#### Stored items
══════════

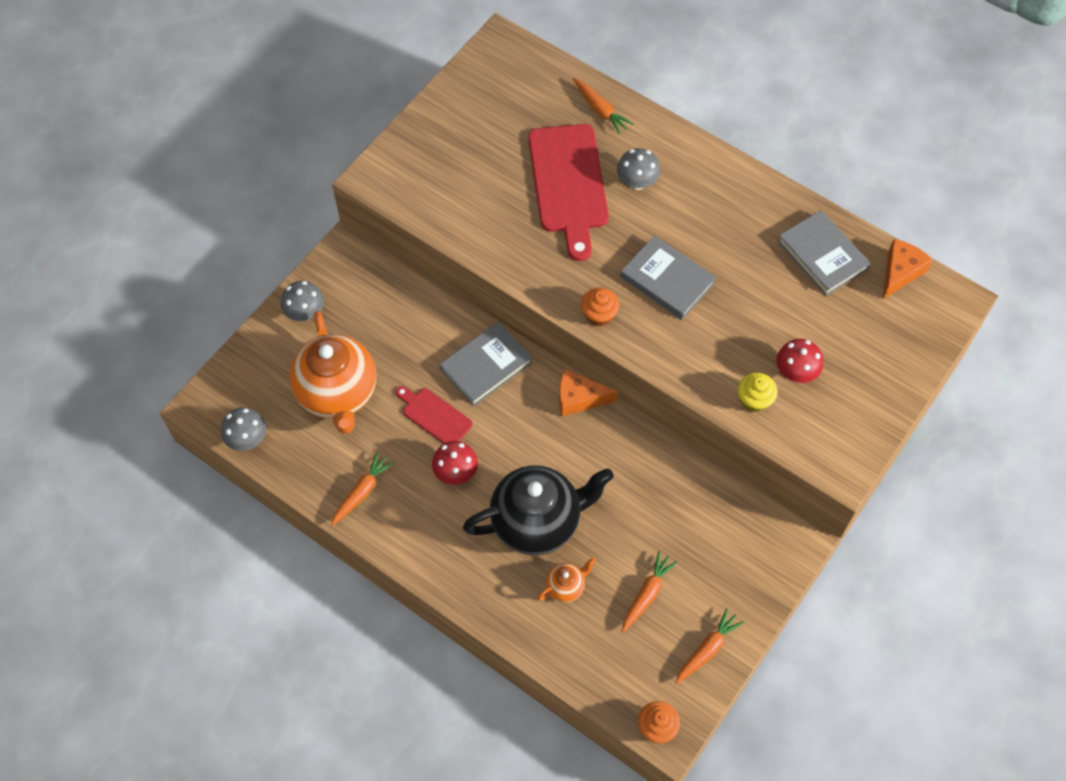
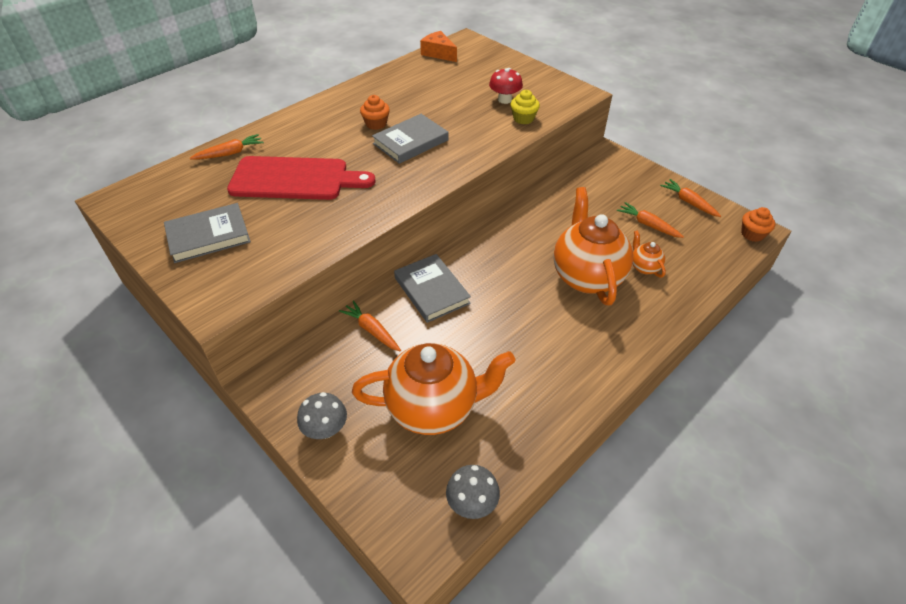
camera: 80 degrees left, 15 degrees down
(362, 492) = (548, 398): orange carrot -> orange carrot (372, 330)
(434, 416) = (474, 332): red cutting board -> none
(456, 472) = (535, 323): red mushroom -> none
(537, 522) = (586, 276): black teapot -> orange teapot
(579, 398) = (477, 238): orange cheese -> none
(599, 315) = (431, 178): orange cupcake -> orange cupcake (376, 124)
(637, 182) = (313, 144): grey mushroom -> none
(822, 255) = (415, 77): grey book -> grey book (208, 236)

══════════

#### Task objective
Repeat the line containing "(362, 492) = (548, 398): orange" and all subsequent lines through the final line of the data, exactly and with no others.

#### Final answer
(362, 492) = (548, 398): orange carrot -> orange carrot (372, 330)
(434, 416) = (474, 332): red cutting board -> none
(456, 472) = (535, 323): red mushroom -> none
(537, 522) = (586, 276): black teapot -> orange teapot
(579, 398) = (477, 238): orange cheese -> none
(599, 315) = (431, 178): orange cupcake -> orange cupcake (376, 124)
(637, 182) = (313, 144): grey mushroom -> none
(822, 255) = (415, 77): grey book -> grey book (208, 236)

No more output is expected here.